# Input material:

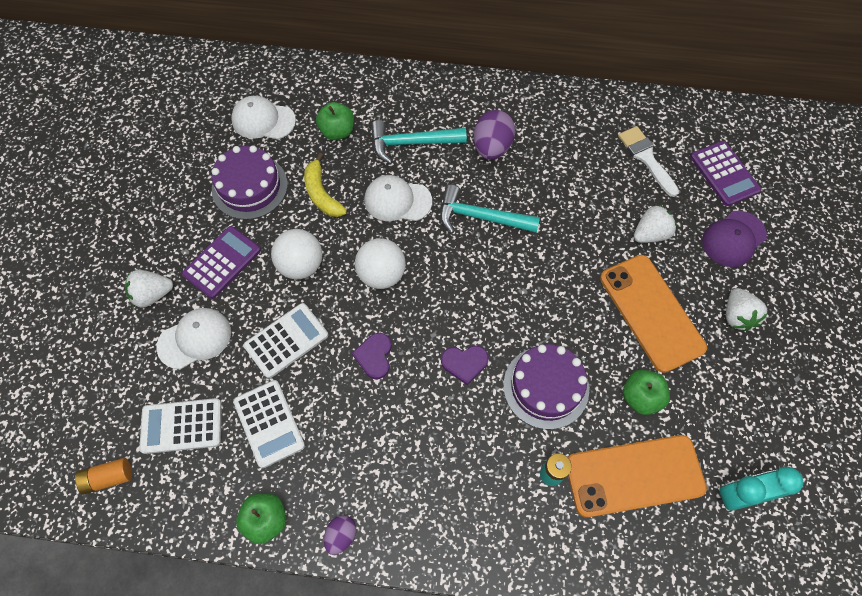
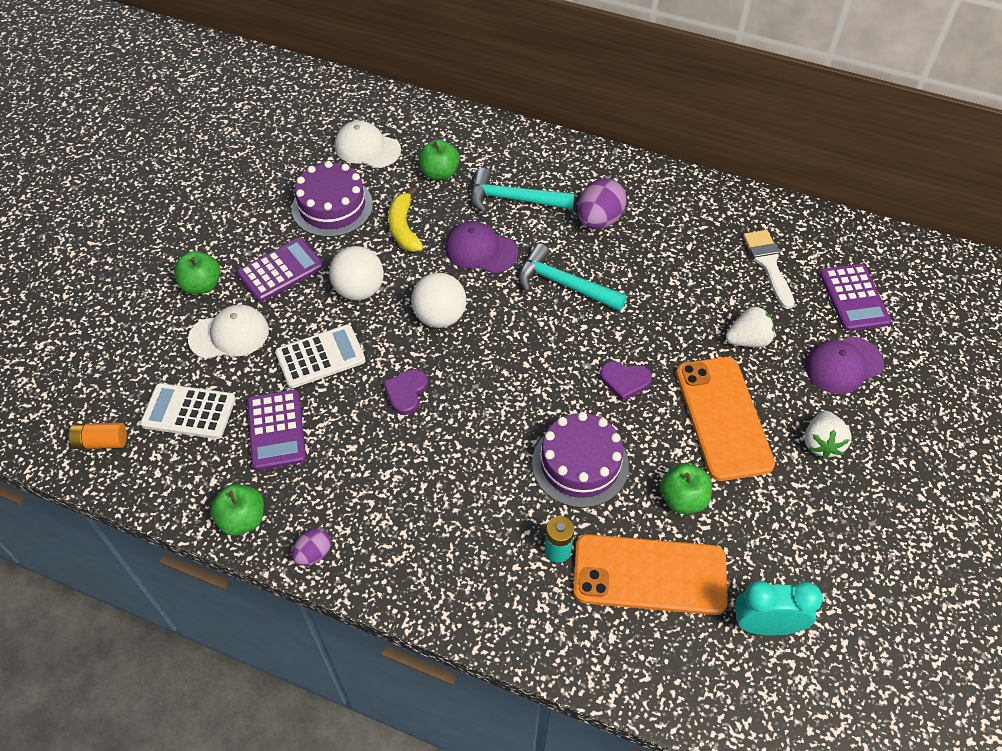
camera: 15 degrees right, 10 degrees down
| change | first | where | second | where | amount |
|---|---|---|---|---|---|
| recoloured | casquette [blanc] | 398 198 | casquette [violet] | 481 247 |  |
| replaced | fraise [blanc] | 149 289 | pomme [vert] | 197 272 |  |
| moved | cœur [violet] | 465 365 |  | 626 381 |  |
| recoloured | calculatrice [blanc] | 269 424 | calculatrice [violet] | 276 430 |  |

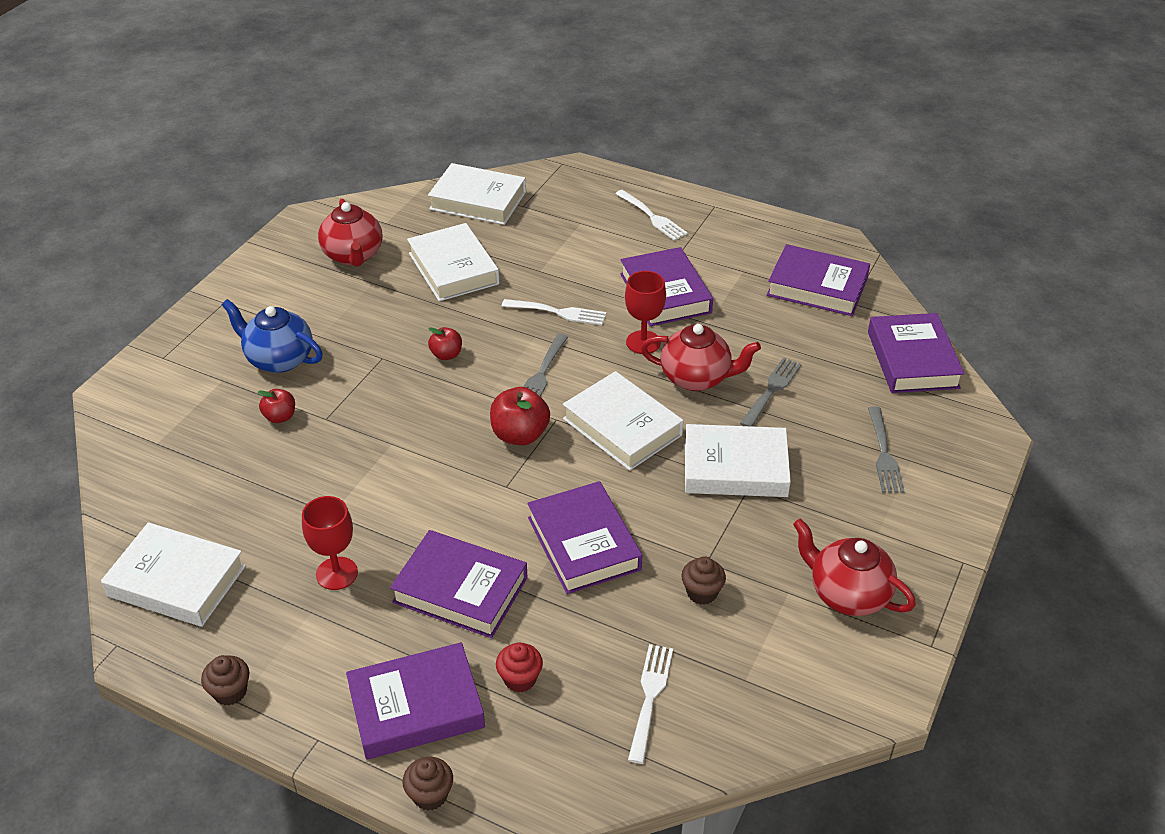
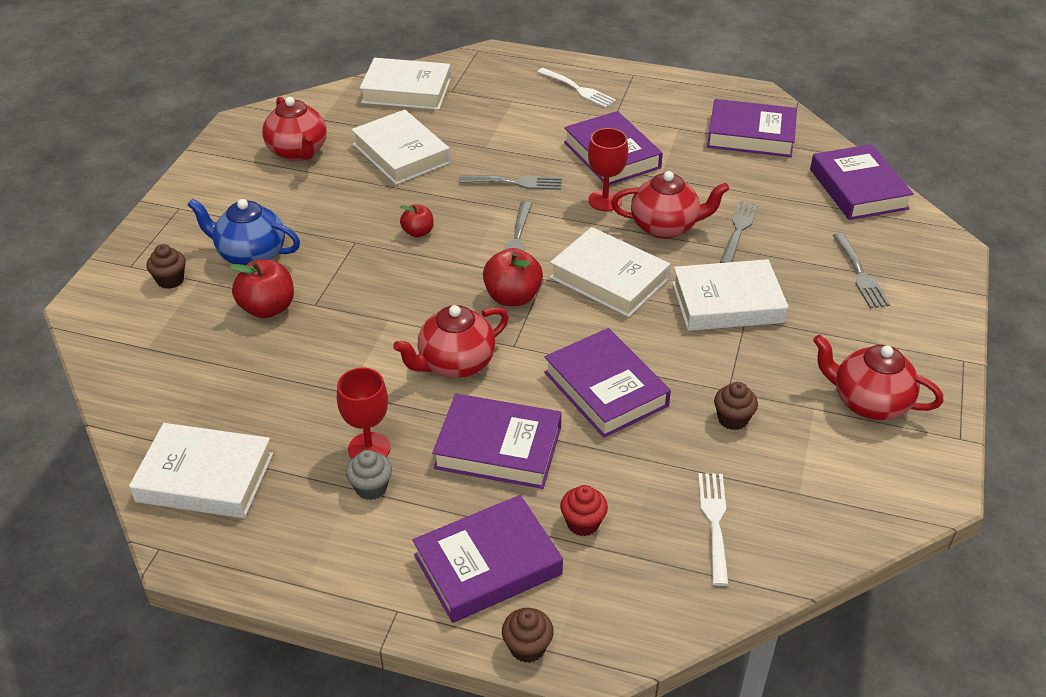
camera: 10 degrees left, 0 degrees up
| change | first | where | second | where | amount |
|---|---|---|---|---|---|
| recoloured | fourchette [blanc] | 554 312 | fourchette [gris] | 510 182 |  |
| resized | pomme [rouge] | 276 406 |  | 261 289 | x1.67 |
| moved | muffin [marron] | 225 680 |  | 166 266 |  |
| added |  |  | théière [rouge] | 451 341 |  |
| added |  |  | muffin [gris] | 369 475 |  |

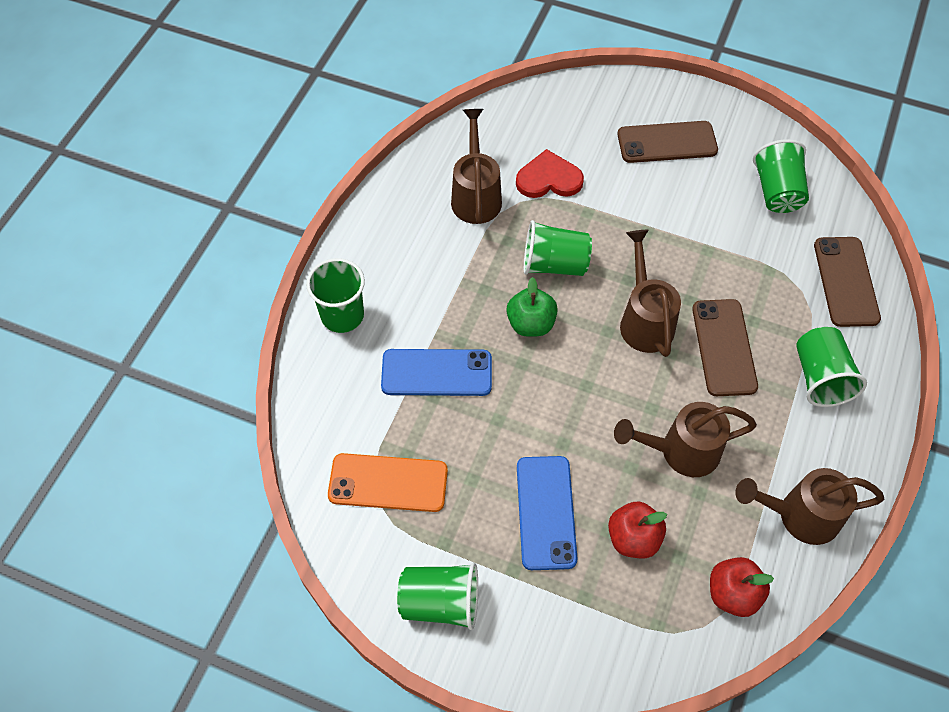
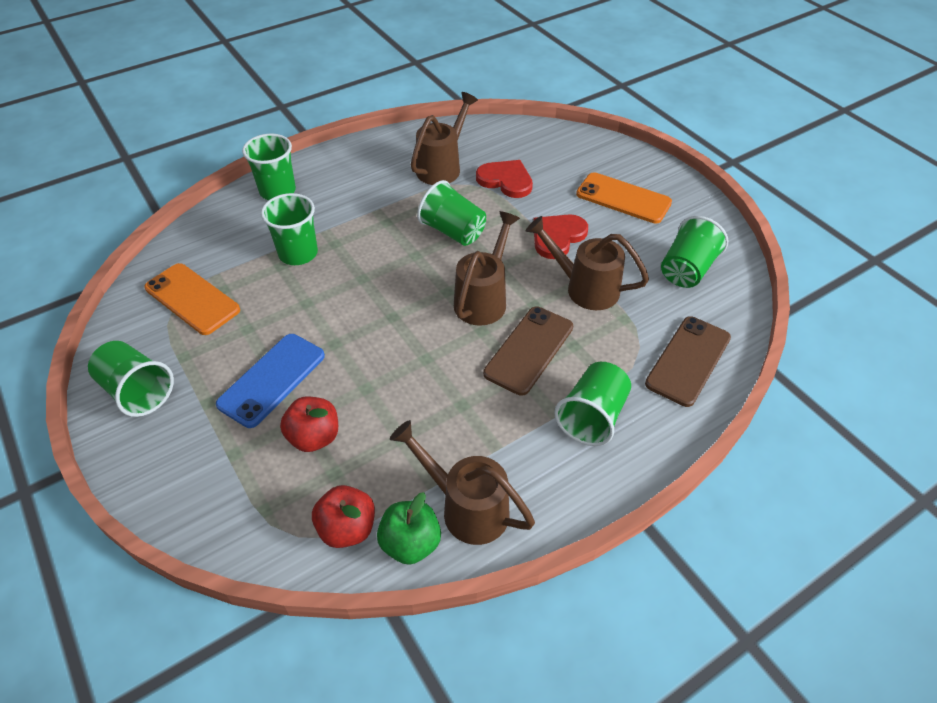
camera: 35 degrees right, 10 degrees down
| change | first | where | second | where | amount |
|---|---|---|---|---|---|
| recoloured | téléphone [marron] | 668 142 | téléphone [orange] | 624 198 |  |
| moved | pomme [vert] | 532 307 |  | 409 528 |  |
| replaced | téléphone [bleu] | 436 372 | gobelet [vert] | 289 229 |  |
| moved | arrosoir [marron] | 685 439 |  | 587 263 |  |
| added |  |  | cœur [rouge] | 560 236 |  |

# Work order:
Write out exactly the lines from the one containing "moved | pomme" through the end of the data, both included. Add nothing else.

# Finished exercise:
| moved | pomme [vert] | 532 307 |  | 409 528 |  |
| replaced | téléphone [bleu] | 436 372 | gobelet [vert] | 289 229 |  |
| moved | arrosoir [marron] | 685 439 |  | 587 263 |  |
| added |  |  | cœur [rouge] | 560 236 |  |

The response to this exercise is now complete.